Material to process section start

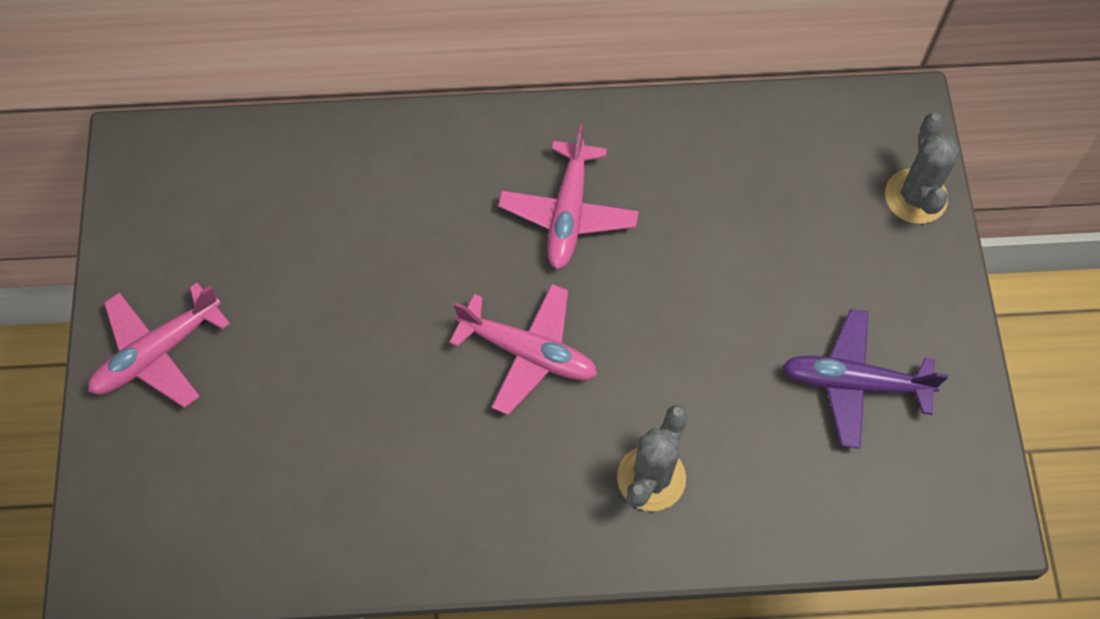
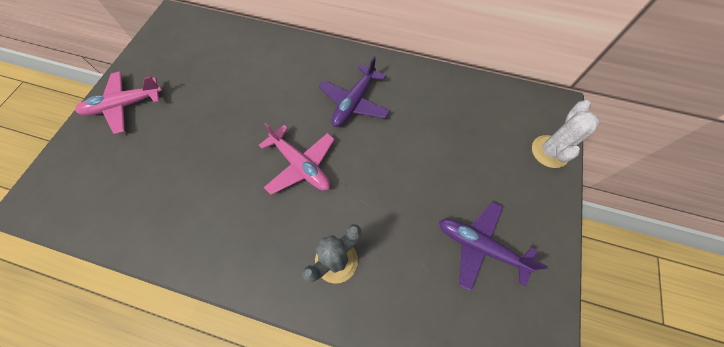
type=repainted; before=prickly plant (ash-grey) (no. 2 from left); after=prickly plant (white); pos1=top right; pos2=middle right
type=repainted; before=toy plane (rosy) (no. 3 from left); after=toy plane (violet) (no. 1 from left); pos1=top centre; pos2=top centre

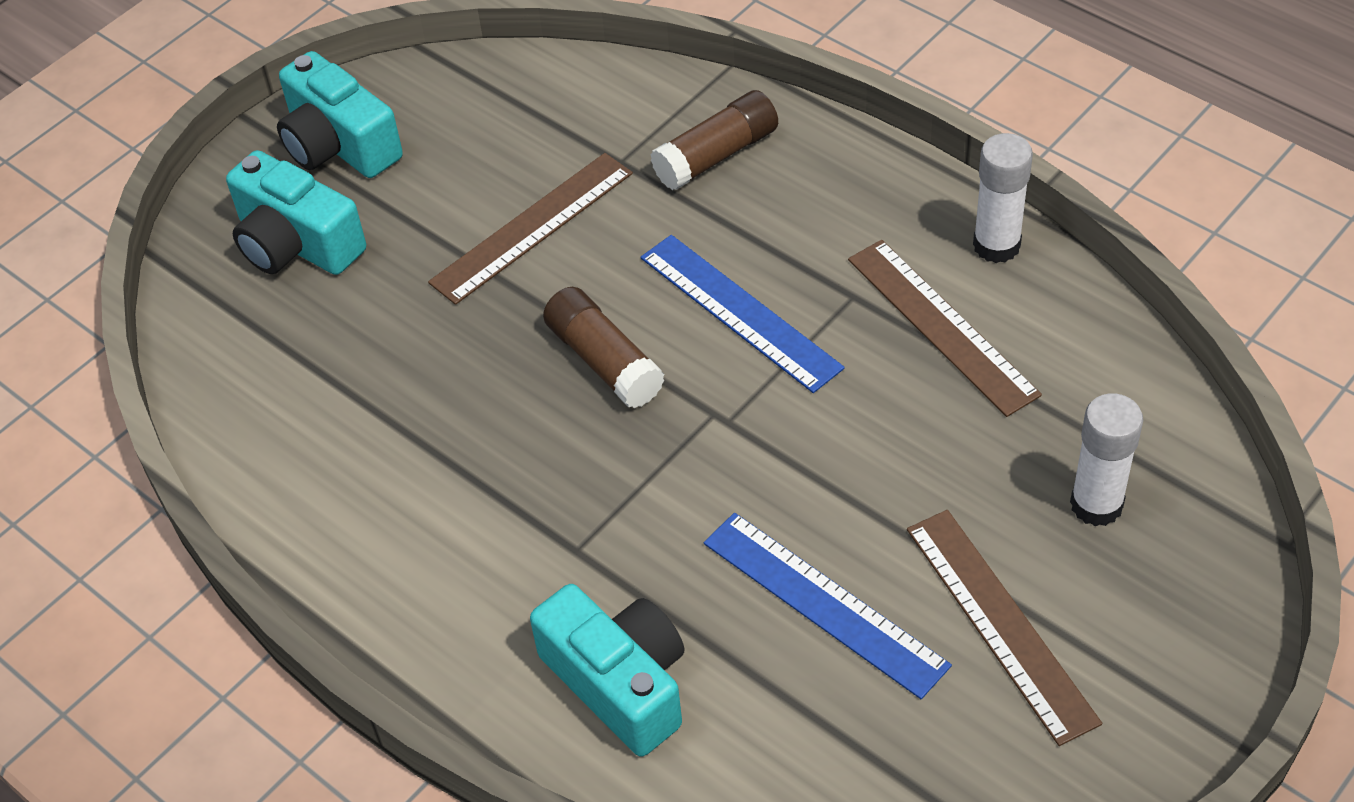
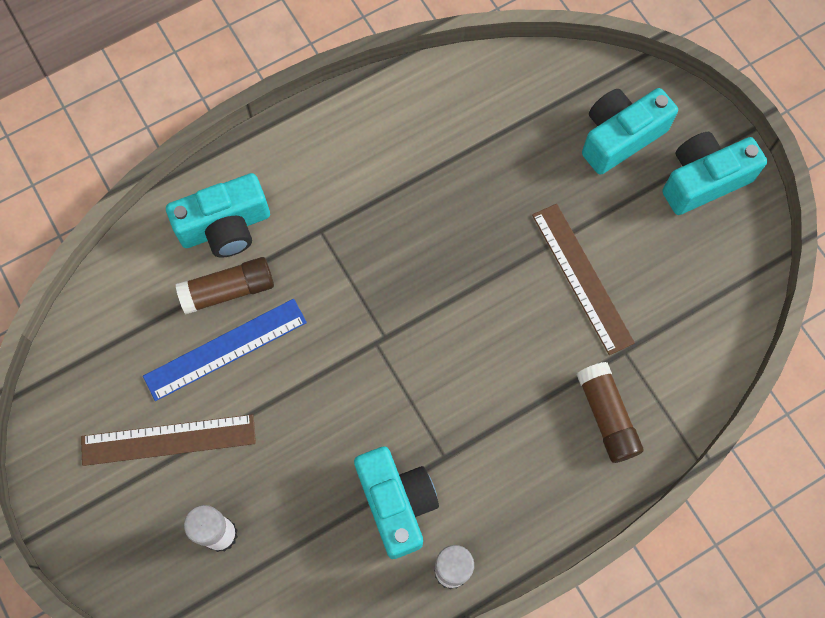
type=gone; before=straightedge (blue) (no. 1 from left); pos1=centre
type=swapped; before=straightedge (brown) (no. 2 from left); after=photo camera (aqua) (no. 2 from left); pos1=middle right; pos2=bottom centre
type=shifted; before=glue (brown) (no. 1 from left); pos1=centre; pos2=middle left

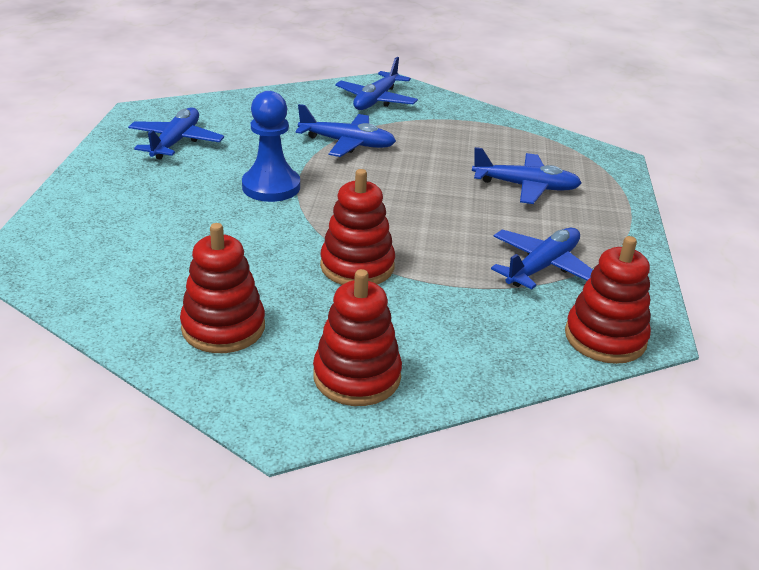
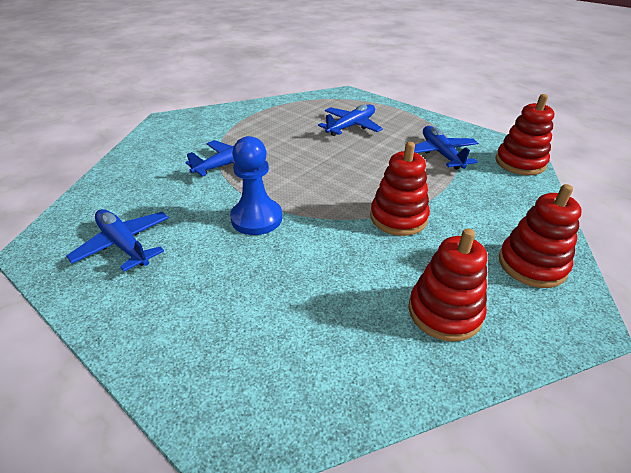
type=gone; before=toy plane (blue) (no. 3 from left); pos1=top centre

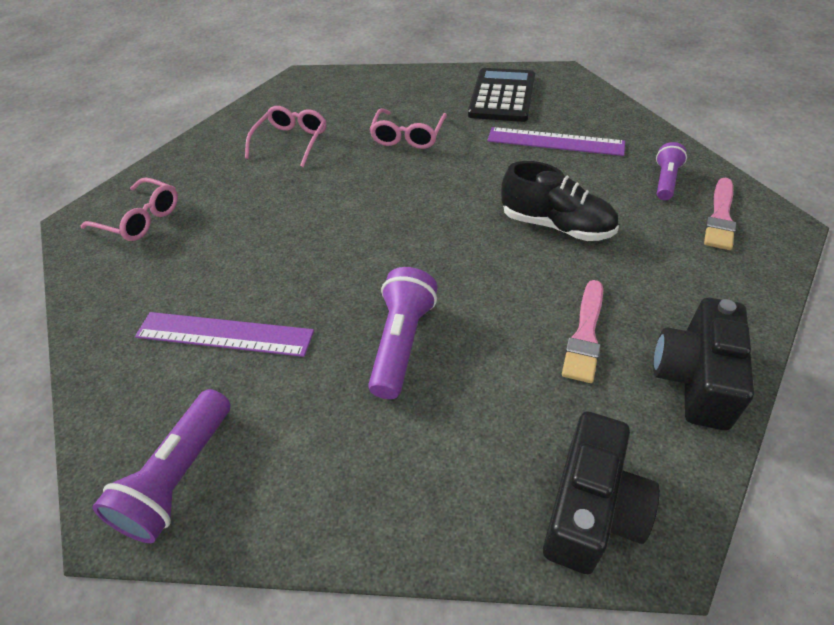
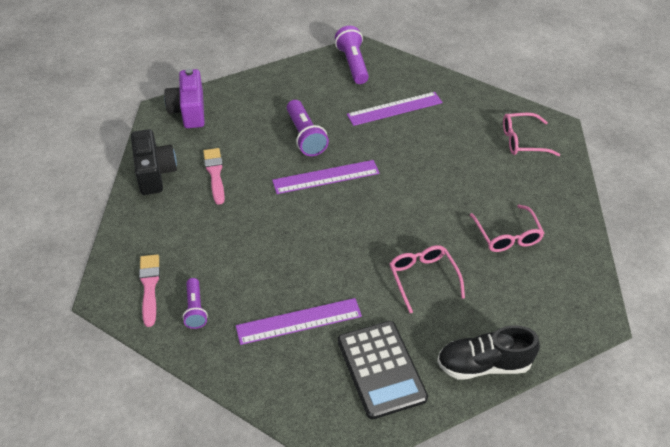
type=shifted; before=shoe (black); pos1=top right; pos2=bottom right
type=repainted; before=photo camera (black) (no. 1 from left); after=photo camera (violet); pos1=bottom right; pos2=top left
type=new; after=straightedge (violet) (no. 2 from left); pos2=centre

Material to process section end

Brief >>
Since pictures are not part of the copy, set down only the remaining data exactly.

Expected answer >>
type=repainted; before=prickly plant (ash-grey) (no. 2 from left); after=prickly plant (white); pos1=top right; pos2=middle right
type=repainted; before=toy plane (rosy) (no. 3 from left); after=toy plane (violet) (no. 1 from left); pos1=top centre; pos2=top centre

type=gone; before=straightedge (blue) (no. 1 from left); pos1=centre
type=swapped; before=straightedge (brown) (no. 2 from left); after=photo camera (aqua) (no. 2 from left); pos1=middle right; pos2=bottom centre
type=shifted; before=glue (brown) (no. 1 from left); pos1=centre; pos2=middle left

type=gone; before=toy plane (blue) (no. 3 from left); pos1=top centre

type=shifted; before=shoe (black); pos1=top right; pos2=bottom right
type=repainted; before=photo camera (black) (no. 1 from left); after=photo camera (violet); pos1=bottom right; pos2=top left
type=new; after=straightedge (violet) (no. 2 from left); pos2=centre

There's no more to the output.